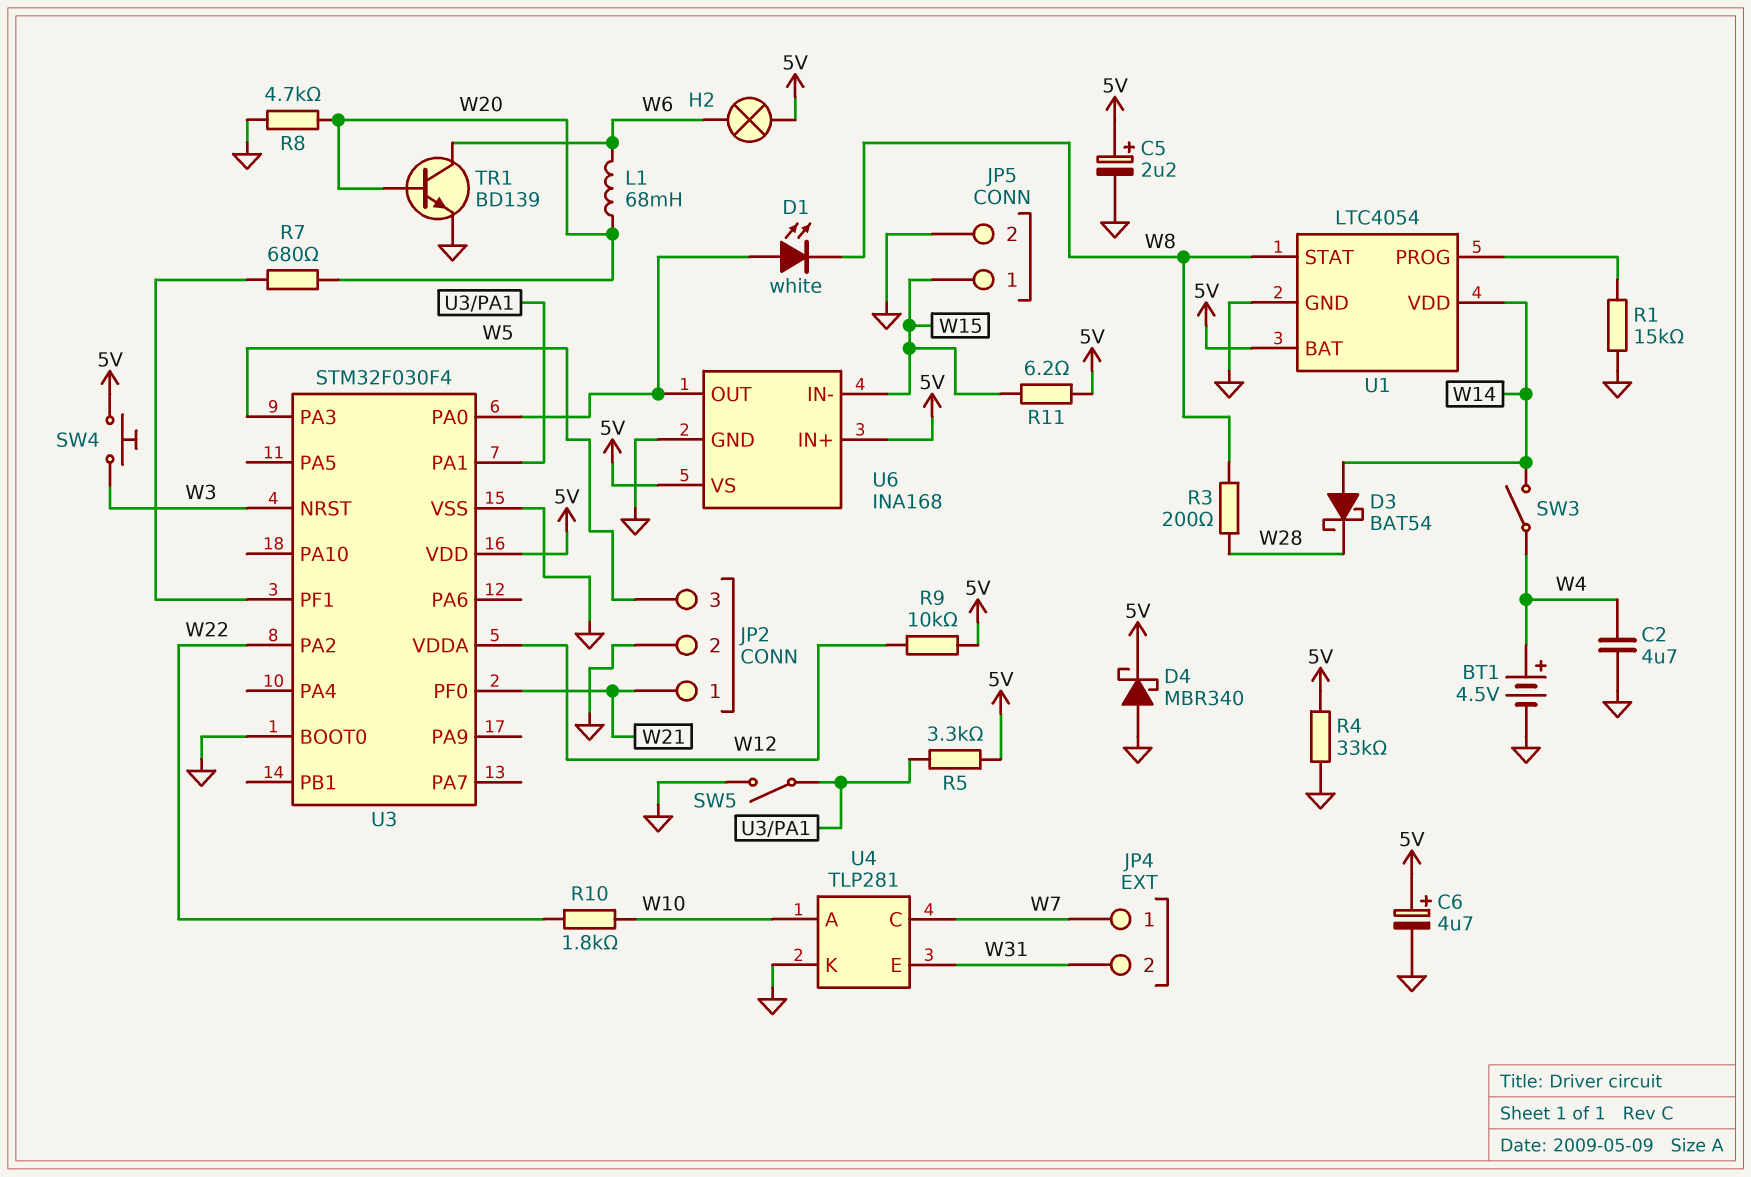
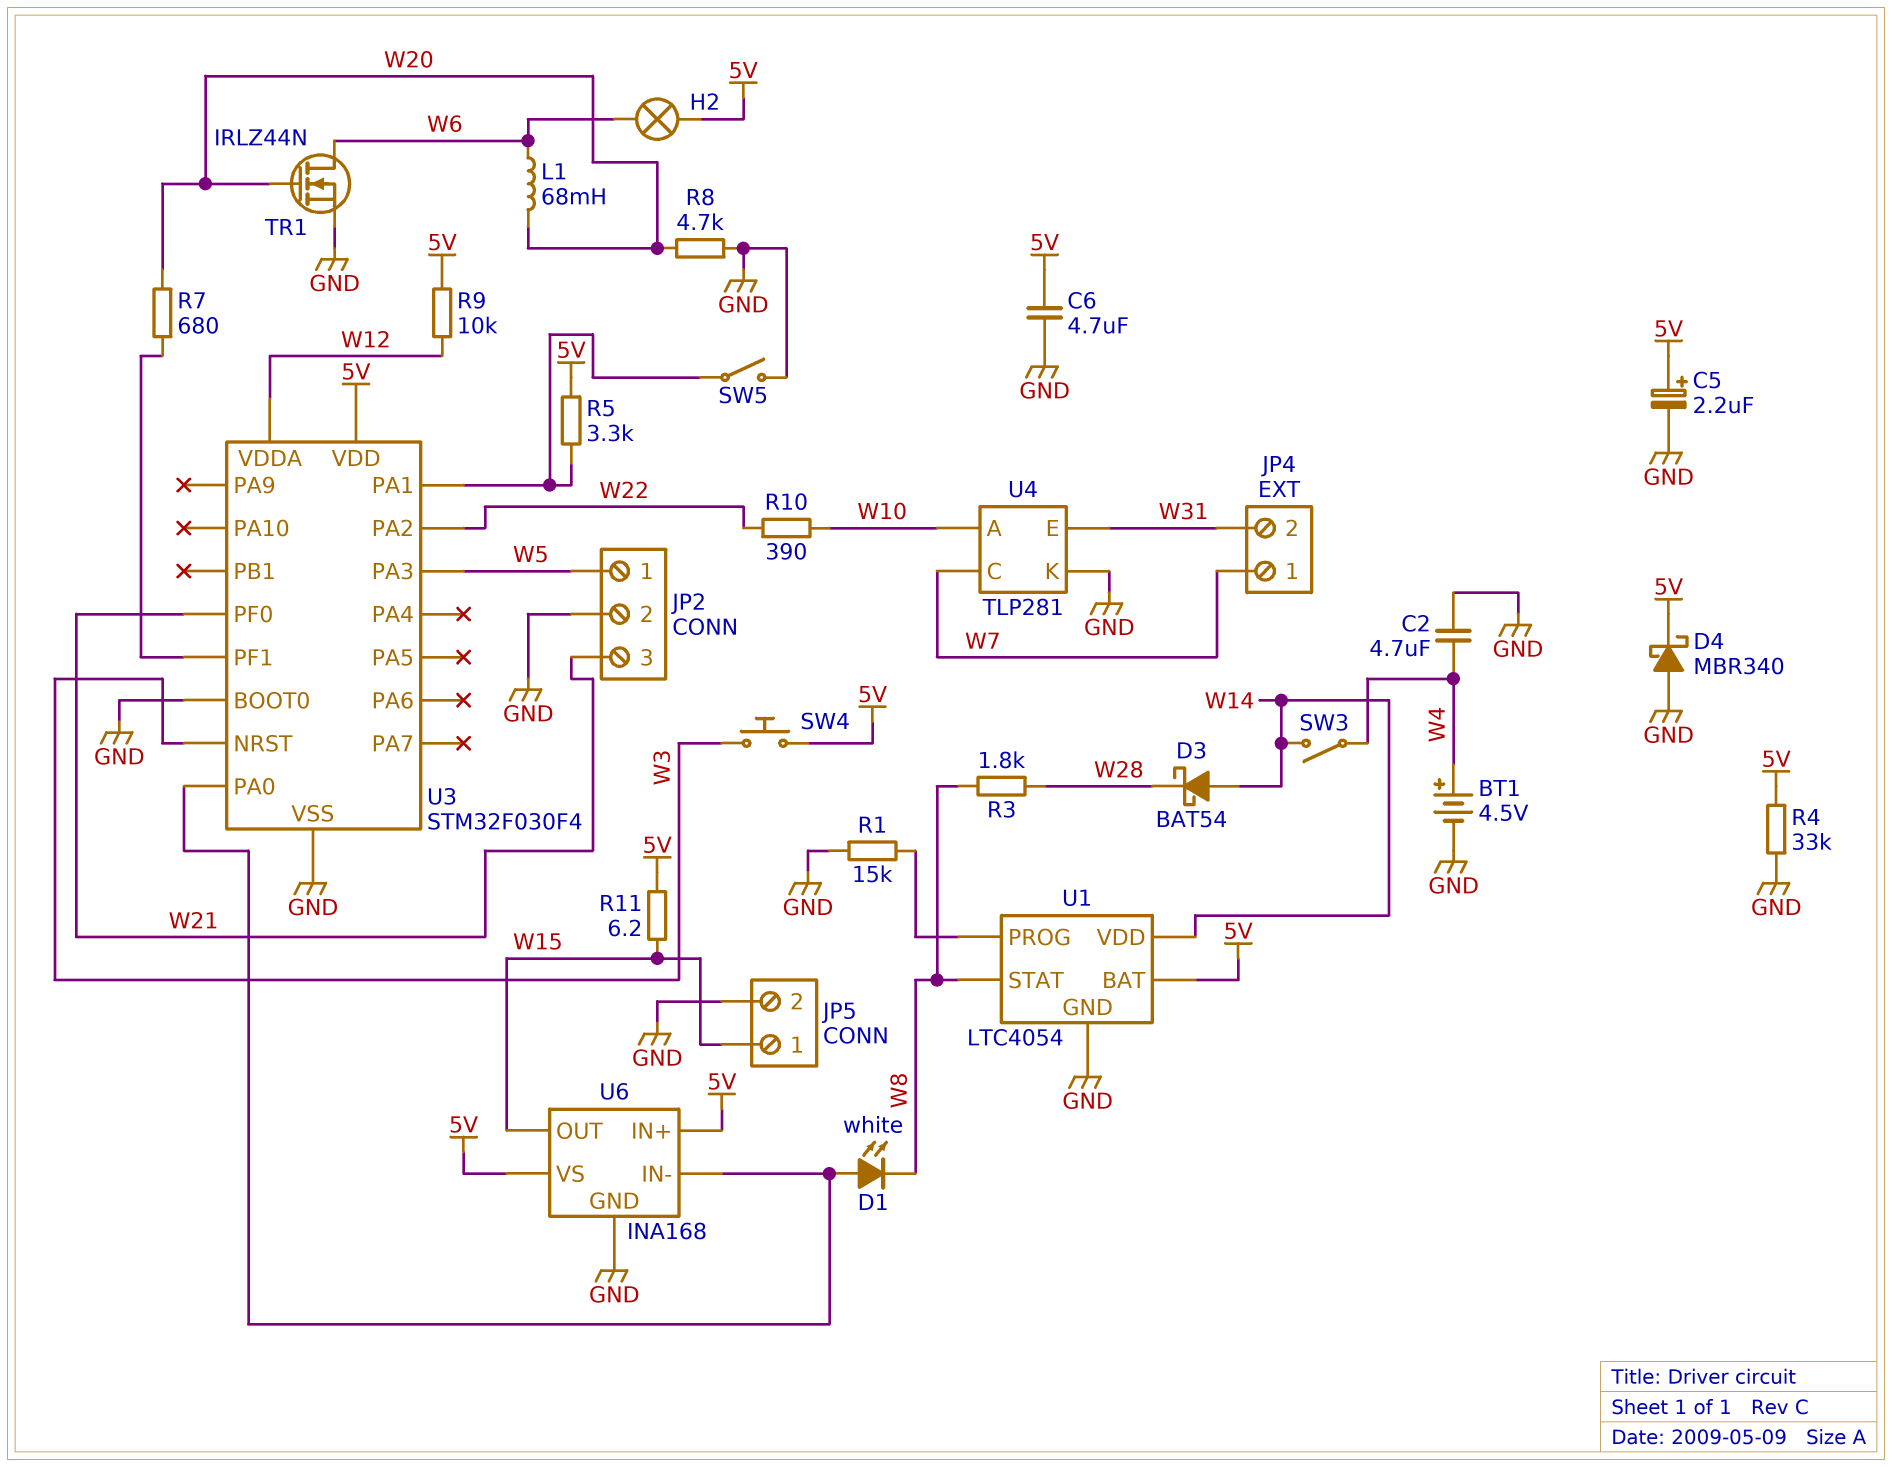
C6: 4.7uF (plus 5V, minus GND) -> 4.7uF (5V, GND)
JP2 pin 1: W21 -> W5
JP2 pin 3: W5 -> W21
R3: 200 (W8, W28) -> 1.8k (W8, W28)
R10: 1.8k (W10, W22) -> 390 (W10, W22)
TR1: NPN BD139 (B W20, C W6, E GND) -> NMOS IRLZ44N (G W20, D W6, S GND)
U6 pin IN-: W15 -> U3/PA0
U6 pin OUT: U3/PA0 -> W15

+-------+

▶ Work item:
An exact repeat of the listing above, pictures excluded, is the answer.

▶ Response below:
C6: 4.7uF (plus 5V, minus GND) -> 4.7uF (5V, GND)
JP2 pin 1: W21 -> W5
JP2 pin 3: W5 -> W21
R3: 200 (W8, W28) -> 1.8k (W8, W28)
R10: 1.8k (W10, W22) -> 390 (W10, W22)
TR1: NPN BD139 (B W20, C W6, E GND) -> NMOS IRLZ44N (G W20, D W6, S GND)
U6 pin IN-: W15 -> U3/PA0
U6 pin OUT: U3/PA0 -> W15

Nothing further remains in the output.